[Records from a data collection]
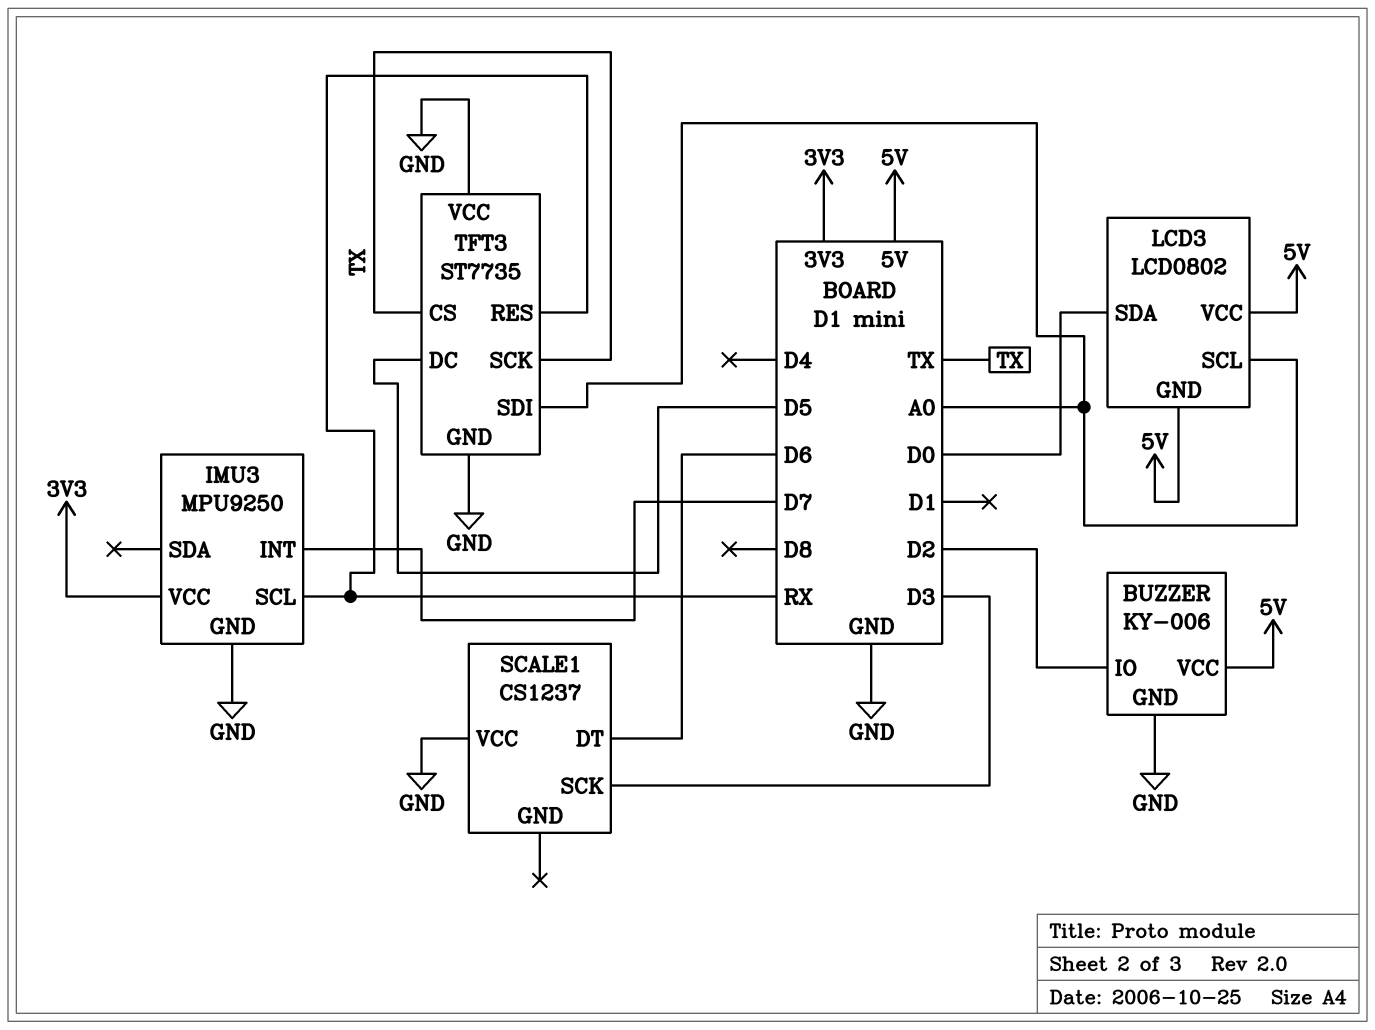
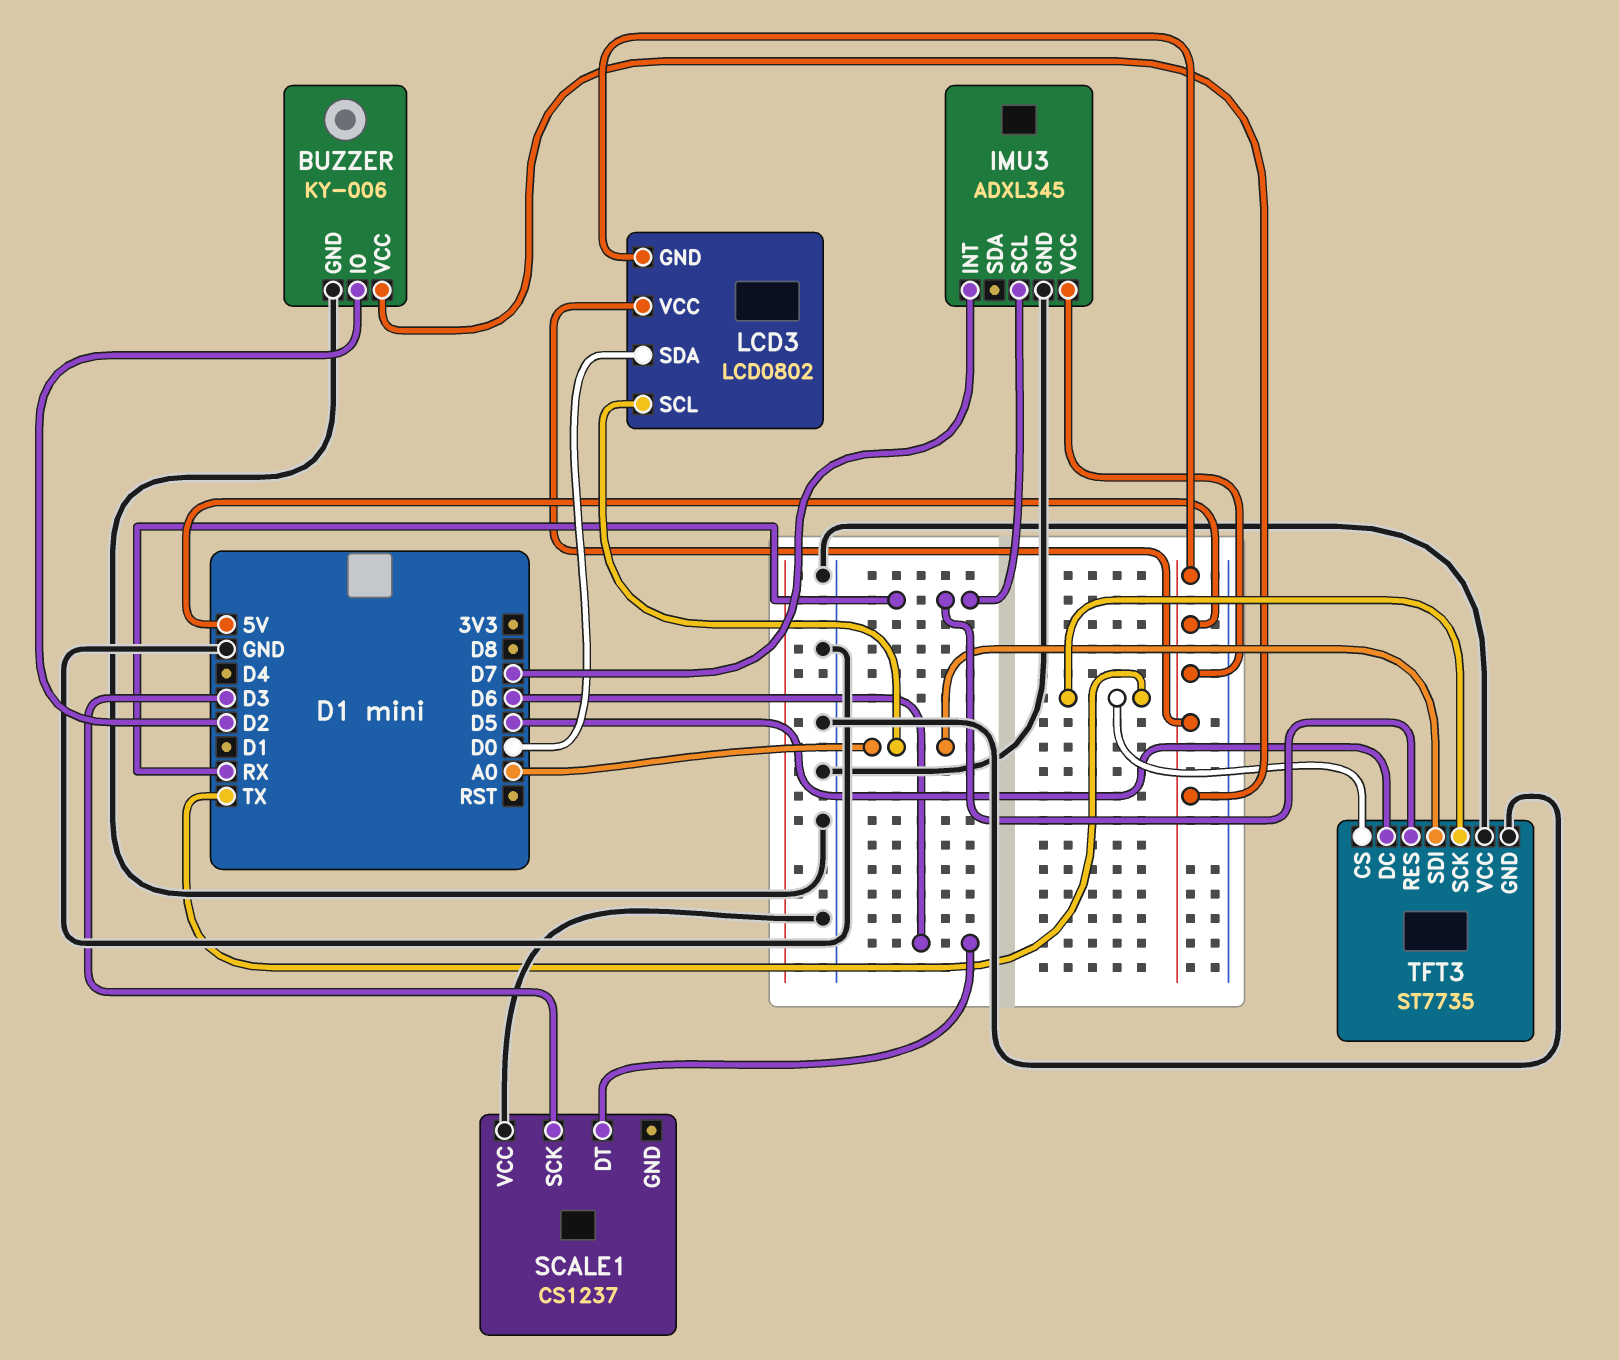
IMU3: MPU9250 -> ADXL345
IMU3 pin VCC: 3V3 -> 5V

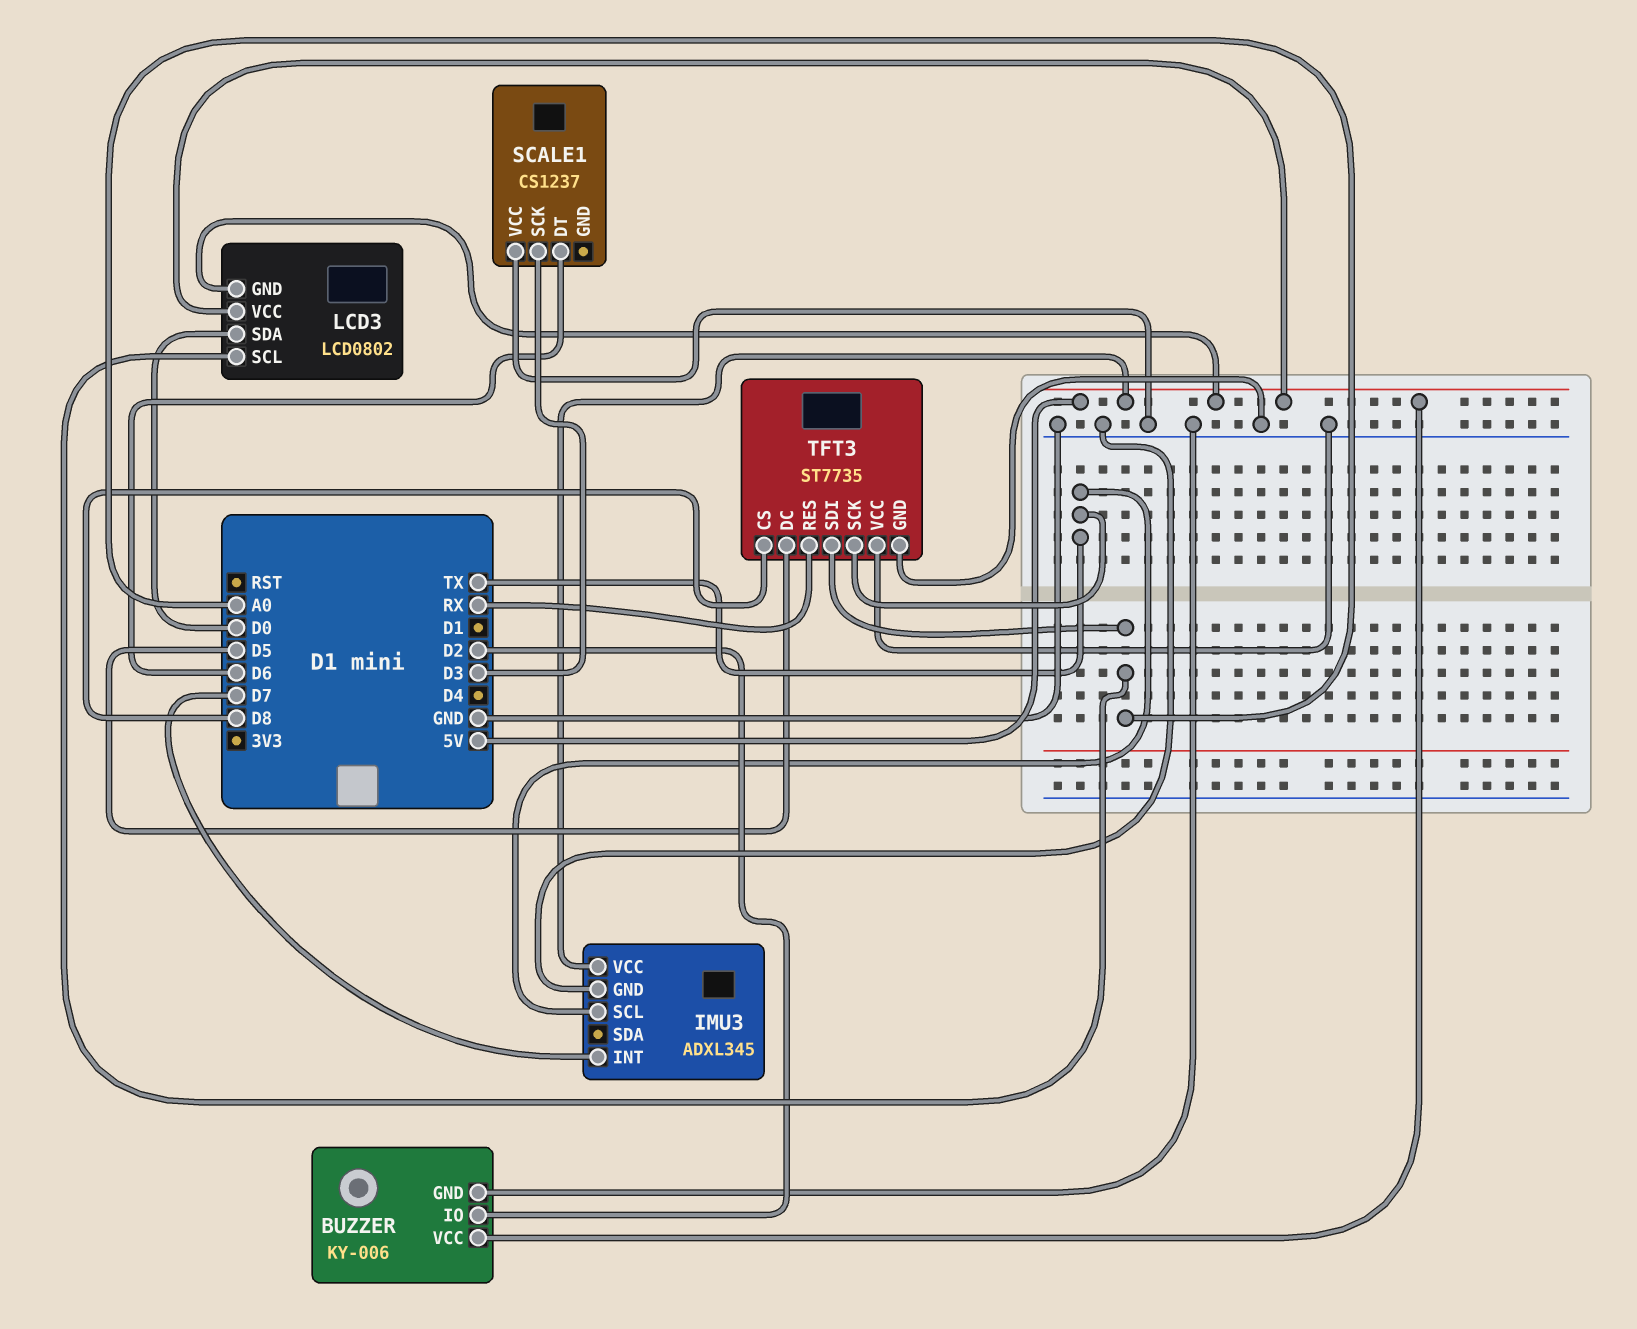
IMU3 pin SCL: RX -> TX
TFT3 pin CS: TX -> D8

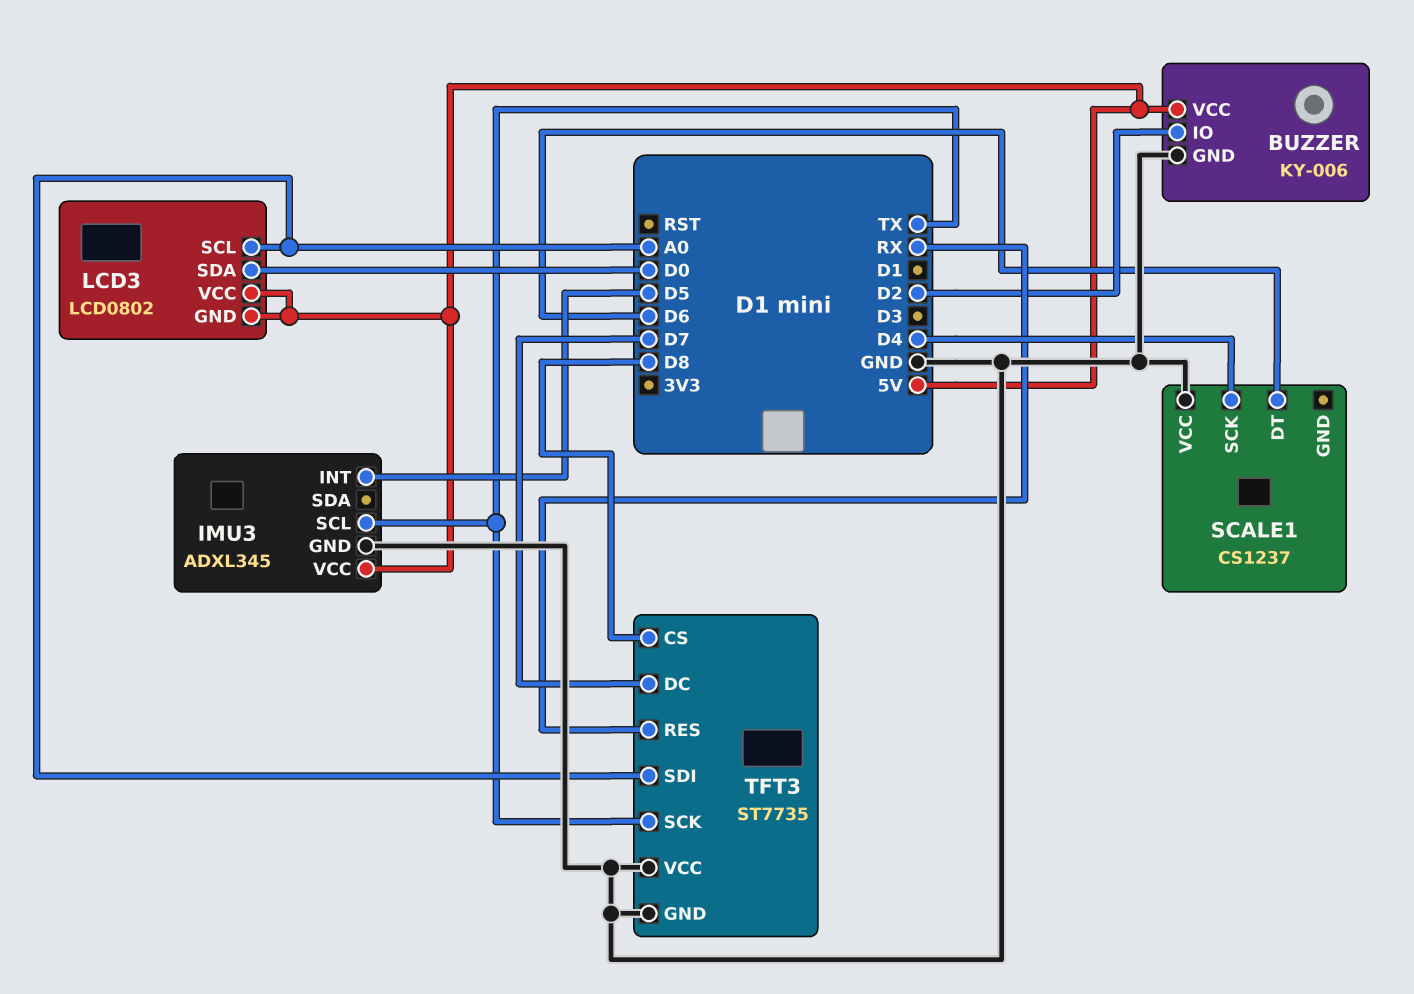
IMU3 pin INT: D7 -> D5
SCALE1 pin SCK: D3 -> D4
TFT3 pin DC: D5 -> D7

> **Task item**
Please output exactly the lines from the line containing "IMU3 pin VCC: 3V3 -> 5V" through the last line of the records above, both included, and leave out any pictures.

> **Finished task**
IMU3 pin VCC: 3V3 -> 5V

IMU3 pin SCL: RX -> TX
TFT3 pin CS: TX -> D8

IMU3 pin INT: D7 -> D5
SCALE1 pin SCK: D3 -> D4
TFT3 pin DC: D5 -> D7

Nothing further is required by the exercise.